Detected change data

• • • • • • •

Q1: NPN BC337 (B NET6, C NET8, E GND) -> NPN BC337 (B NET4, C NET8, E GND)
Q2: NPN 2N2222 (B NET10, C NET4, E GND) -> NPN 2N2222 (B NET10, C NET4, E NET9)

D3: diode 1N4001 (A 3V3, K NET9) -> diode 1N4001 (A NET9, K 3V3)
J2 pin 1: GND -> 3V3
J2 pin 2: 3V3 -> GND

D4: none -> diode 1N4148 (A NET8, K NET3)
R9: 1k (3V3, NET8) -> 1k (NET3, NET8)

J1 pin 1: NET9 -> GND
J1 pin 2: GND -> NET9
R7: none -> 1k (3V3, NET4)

• • • • • • •

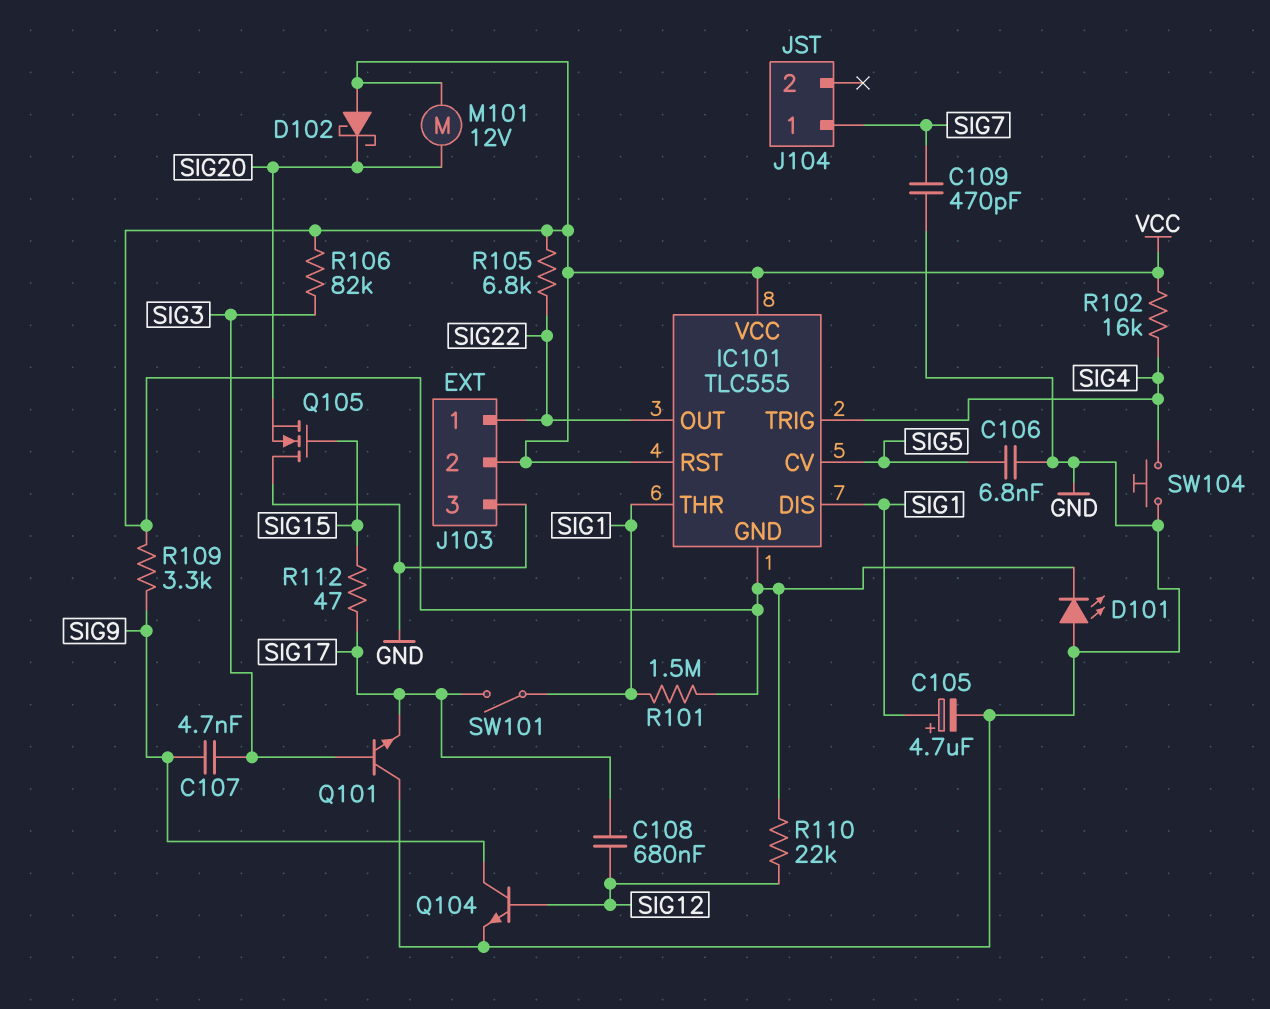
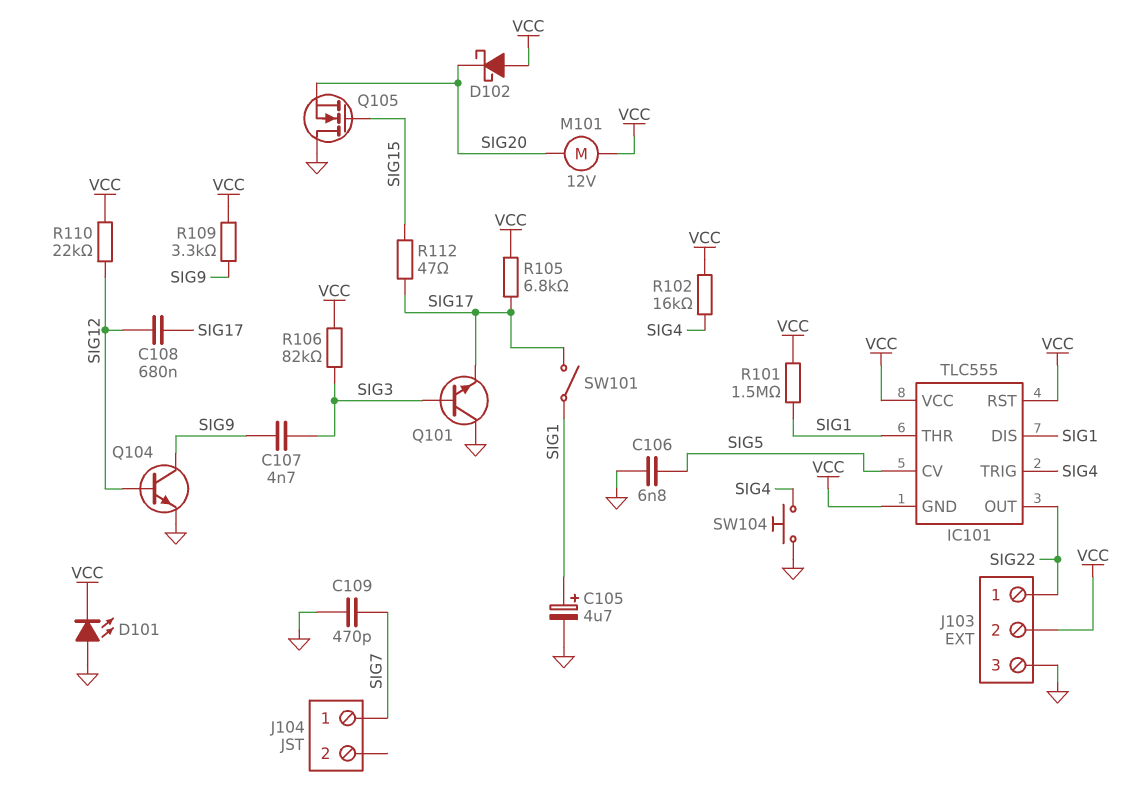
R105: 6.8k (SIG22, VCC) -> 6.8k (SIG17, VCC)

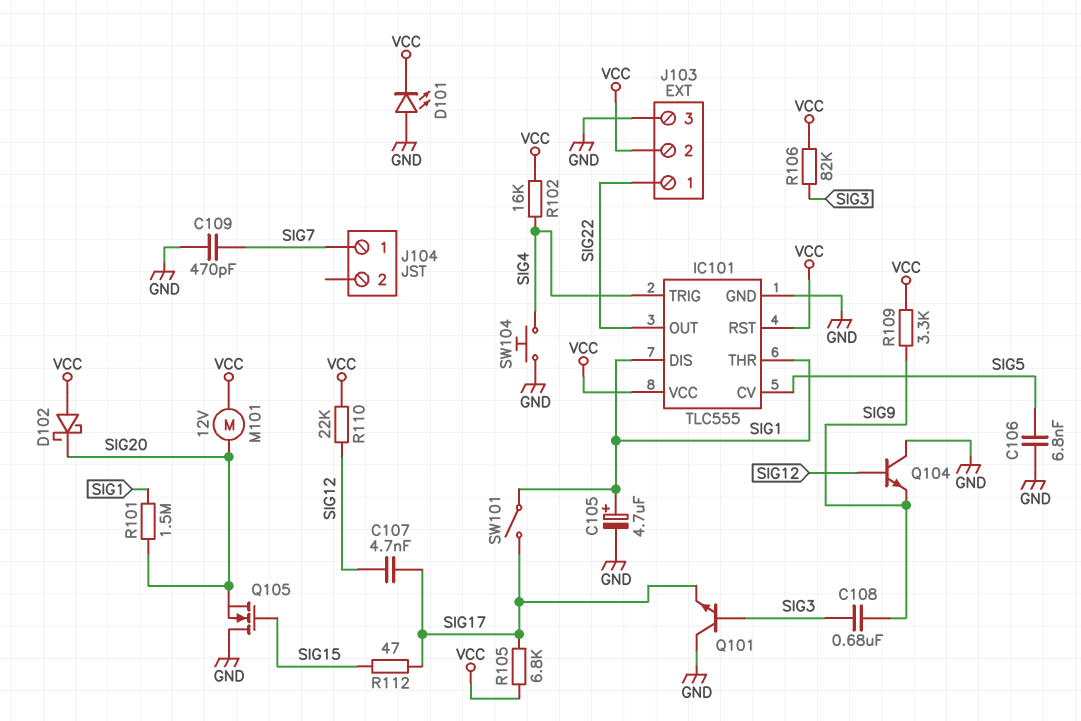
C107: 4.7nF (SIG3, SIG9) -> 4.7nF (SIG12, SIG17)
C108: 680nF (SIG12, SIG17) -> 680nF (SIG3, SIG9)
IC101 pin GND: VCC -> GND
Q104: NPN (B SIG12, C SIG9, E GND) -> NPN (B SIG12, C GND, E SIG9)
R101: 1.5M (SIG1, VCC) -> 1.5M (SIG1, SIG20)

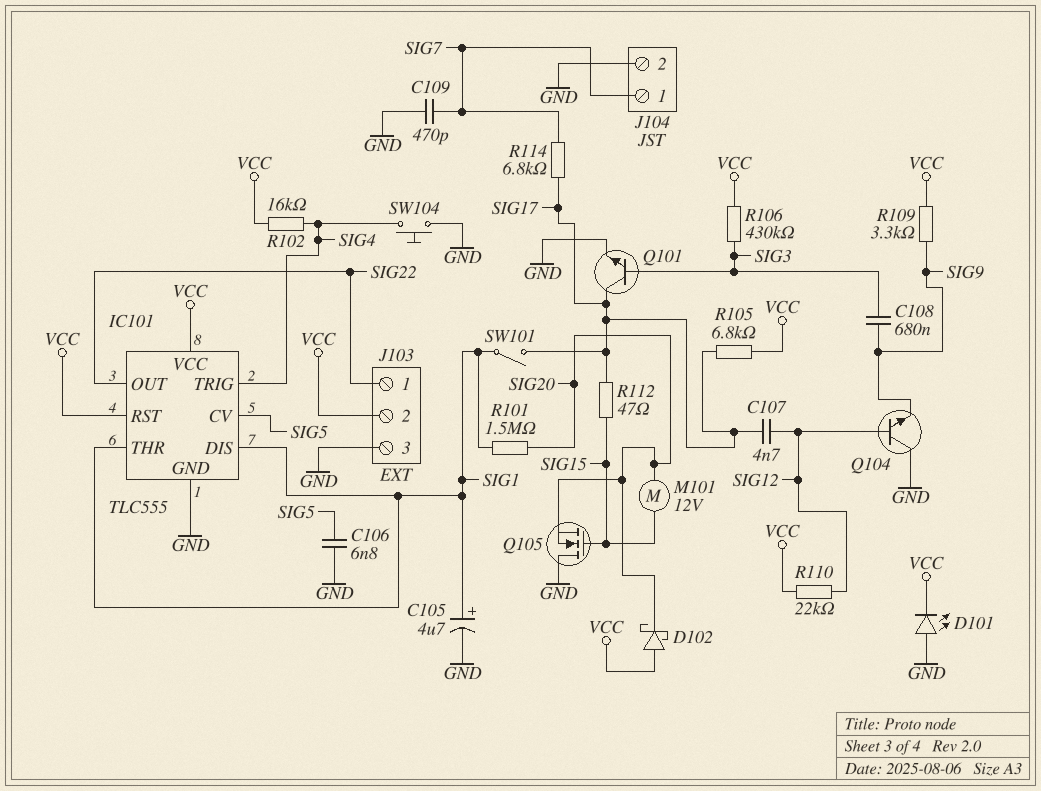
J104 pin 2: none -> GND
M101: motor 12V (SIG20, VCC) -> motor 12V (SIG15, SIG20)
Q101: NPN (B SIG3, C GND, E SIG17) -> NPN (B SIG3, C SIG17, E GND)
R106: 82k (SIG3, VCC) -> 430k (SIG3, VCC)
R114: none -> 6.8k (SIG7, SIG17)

• • • • • • •

*What this task involves*: Retype exactly, and only, the lines above from the one where "R9: 1k (3V3, NET8) -> 1k (NET3, NET8)" occurs up to and including the one where "R7: none -> 1k (3V3, NET4)" occurs.

*The answer*:
R9: 1k (3V3, NET8) -> 1k (NET3, NET8)

J1 pin 1: NET9 -> GND
J1 pin 2: GND -> NET9
R7: none -> 1k (3V3, NET4)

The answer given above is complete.